Input data
BEGIN

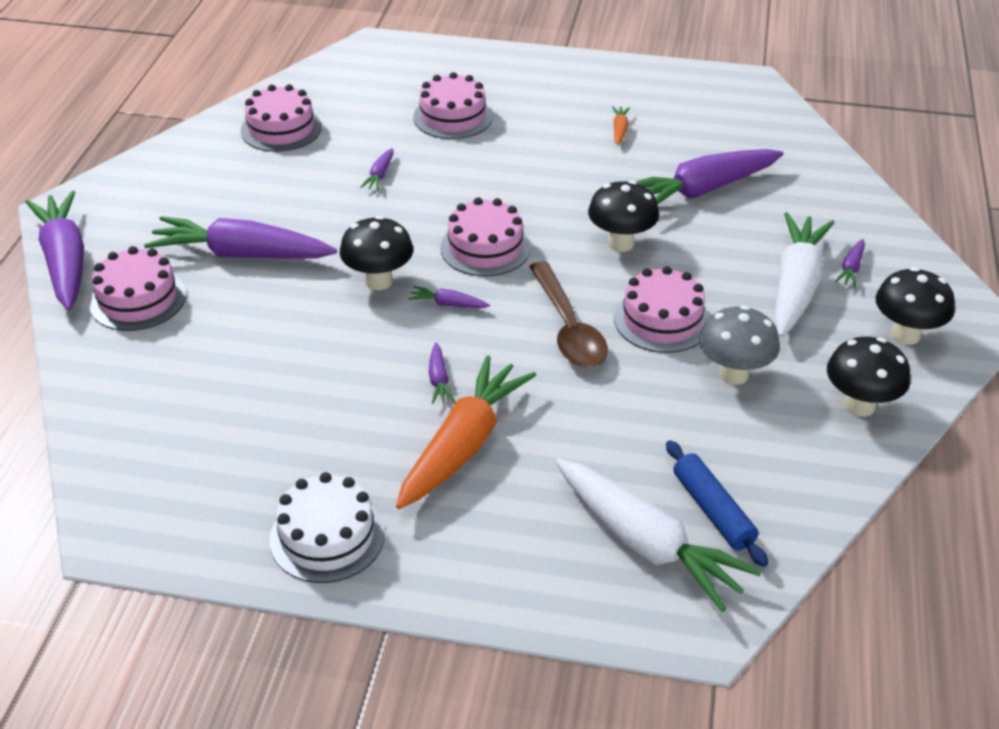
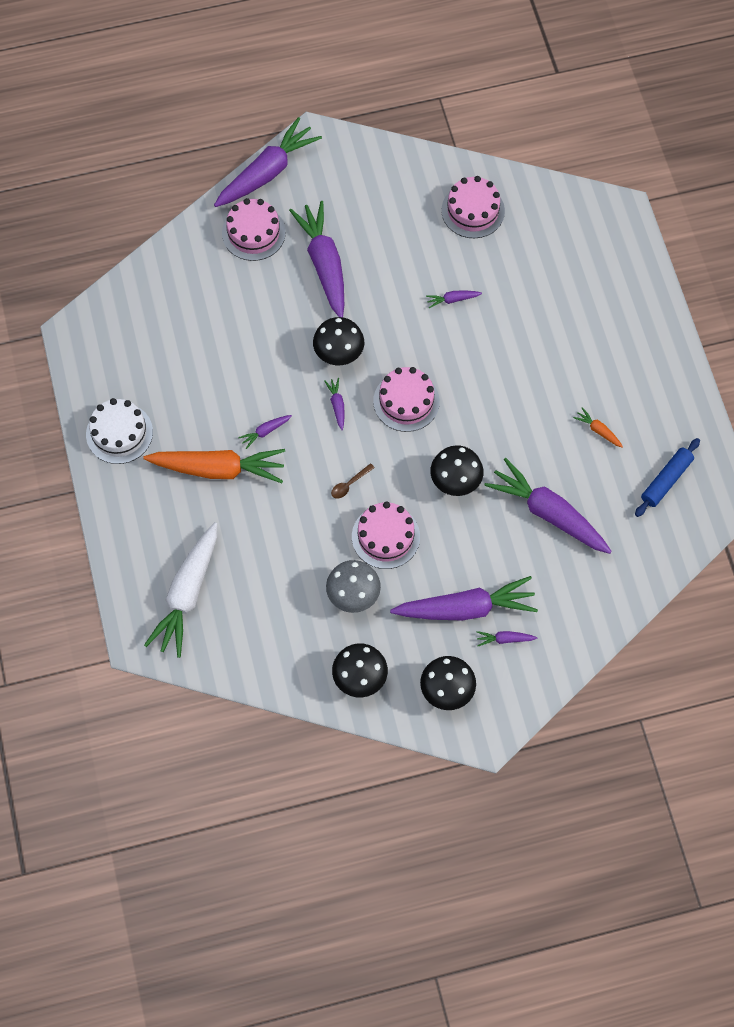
camera: 65 degrees right, 25 degrees up
(452, 117) = (551, 311): pink cake -> none
(568, 328) = (349, 484): brown spoon -> brown spoon, size x0.44
(619, 130) = (598, 430): orange carrot -> orange carrot turned 120 degrees counterclockwise
(713, 510) = (229, 621): blue rolling pin -> blue rolling pin (666, 480)
(795, 285) = (466, 608): white carrot -> purple carrot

END

Task prompt
Images in the data above are to be skipped. Retype all other material exactly.

Answer to this exercise
camera: 65 degrees right, 25 degrees up
(452, 117) = (551, 311): pink cake -> none
(568, 328) = (349, 484): brown spoon -> brown spoon, size x0.44
(619, 130) = (598, 430): orange carrot -> orange carrot turned 120 degrees counterclockwise
(713, 510) = (229, 621): blue rolling pin -> blue rolling pin (666, 480)
(795, 285) = (466, 608): white carrot -> purple carrot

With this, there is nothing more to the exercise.